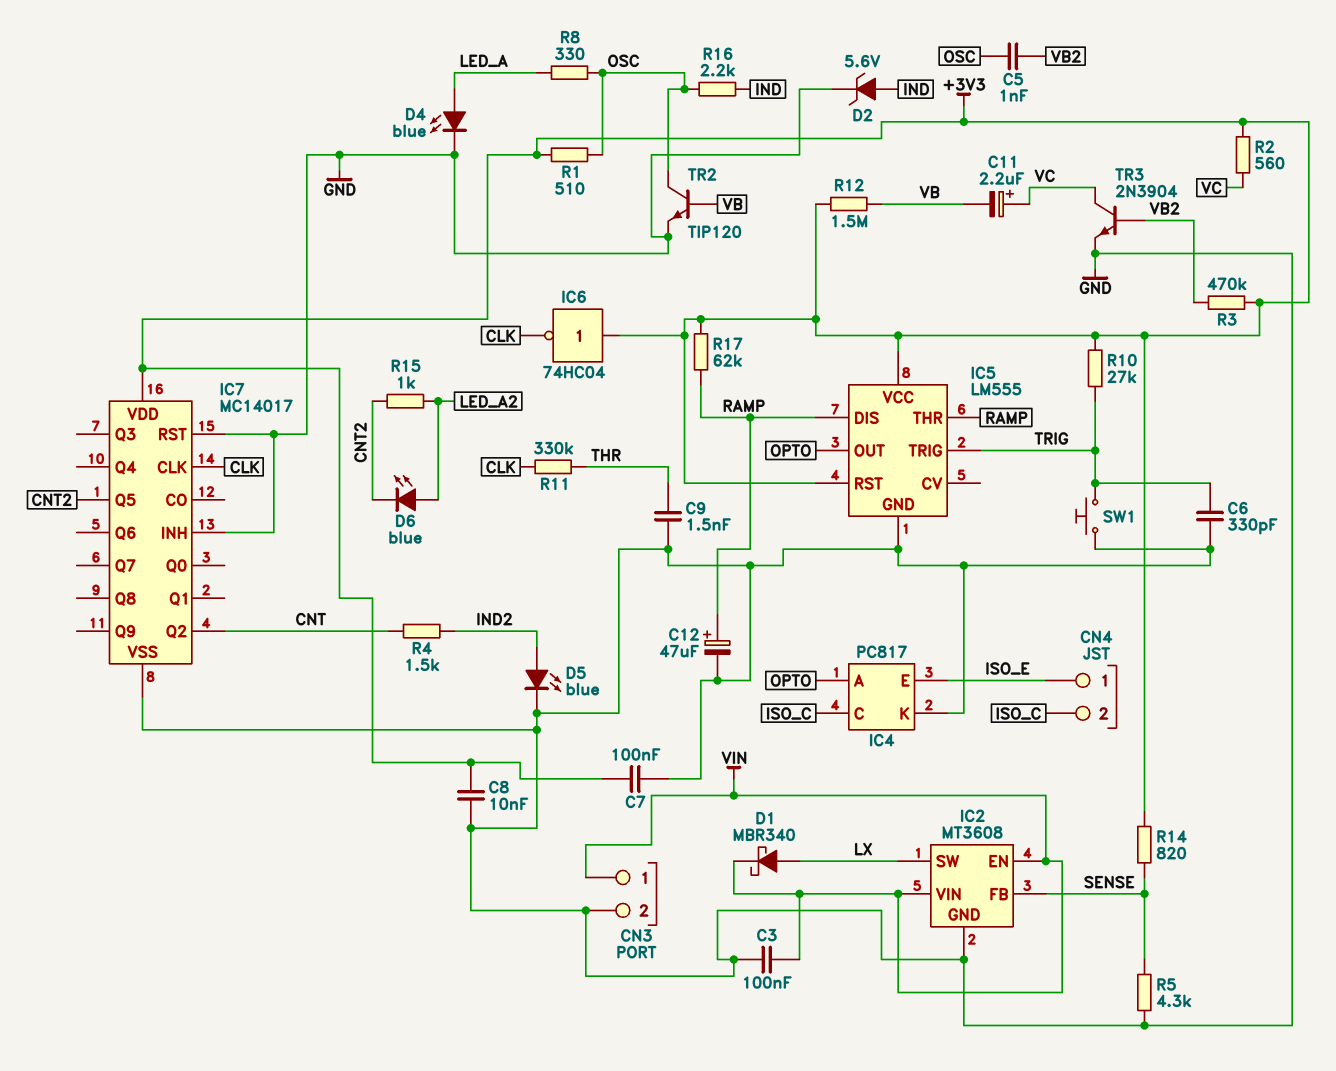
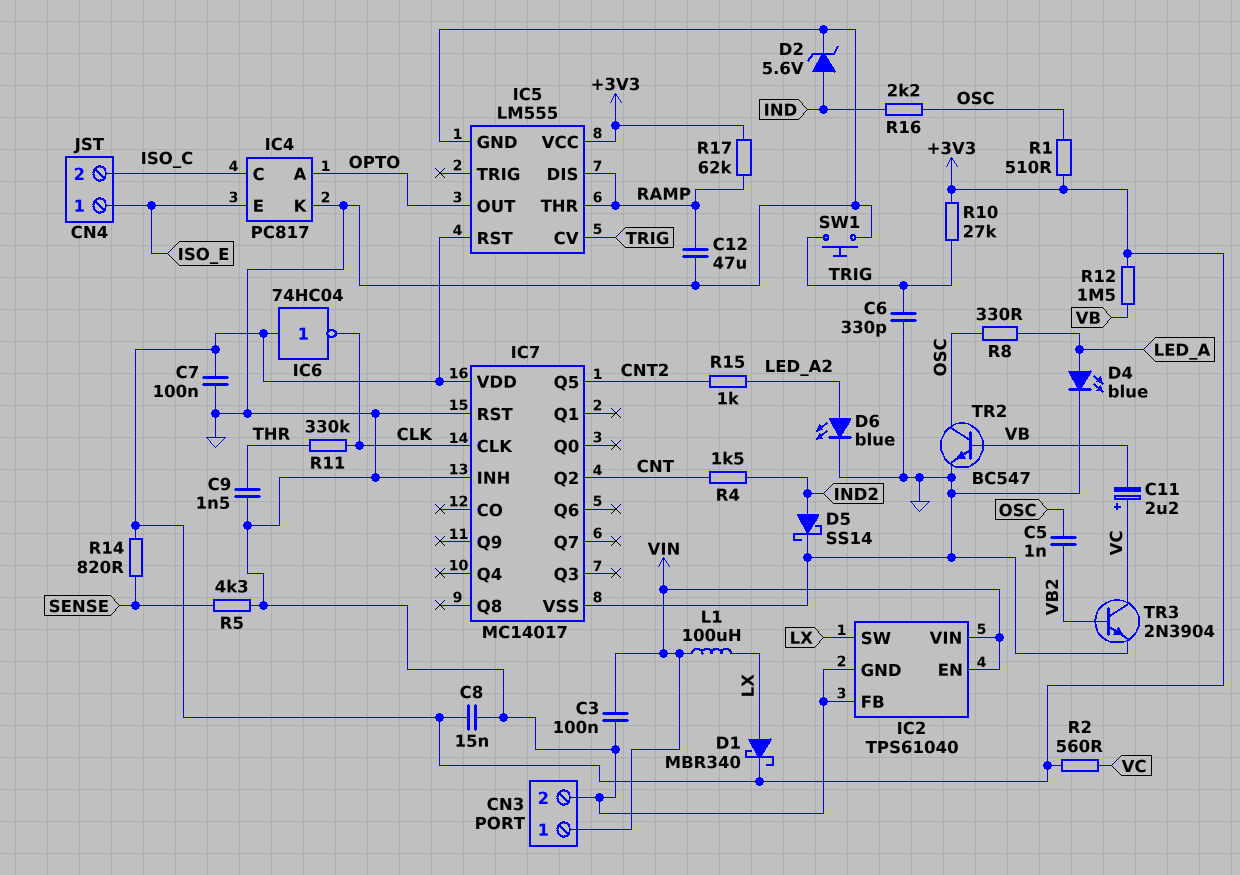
C8: 10nF (+3V3, GND) -> 15nF (+3V3, GND)
C12: 47uF (plus RAMP, minus GND) -> 47uF (GND, RAMP)
D1: schottky MBR340 (A LX, K VIN) -> schottky MBR340 (A LX, K +3V3)
D5: LED blue (A IND2, K GND) -> schottky SS14 (A IND2, K GND)
D6: LED blue (A LED_A2, K CNT2) -> LED blue (A LED_A2, K GND)
IC2: MT3608 -> TPS61040
IC2 pin FB: SENSE -> GND
IC5 pin CV: none -> TRIG
IC5 pin TRIG: TRIG -> none
L1: none -> 100uH (LX, VIN)
R3: 470k (+3V3, VB2) -> none
TR2: NPN TIP120 (B VB, C OSC, E GND) -> NPN BC547 (B VB, C OSC, E GND)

**ABOUT THIS EXERCISE**
Which lines hold the string "schottky"? Copy all of them from the data above.

**RESPONSE TO THE TASK**
D1: schottky MBR340 (A LX, K VIN) -> schottky MBR340 (A LX, K +3V3)
D5: LED blue (A IND2, K GND) -> schottky SS14 (A IND2, K GND)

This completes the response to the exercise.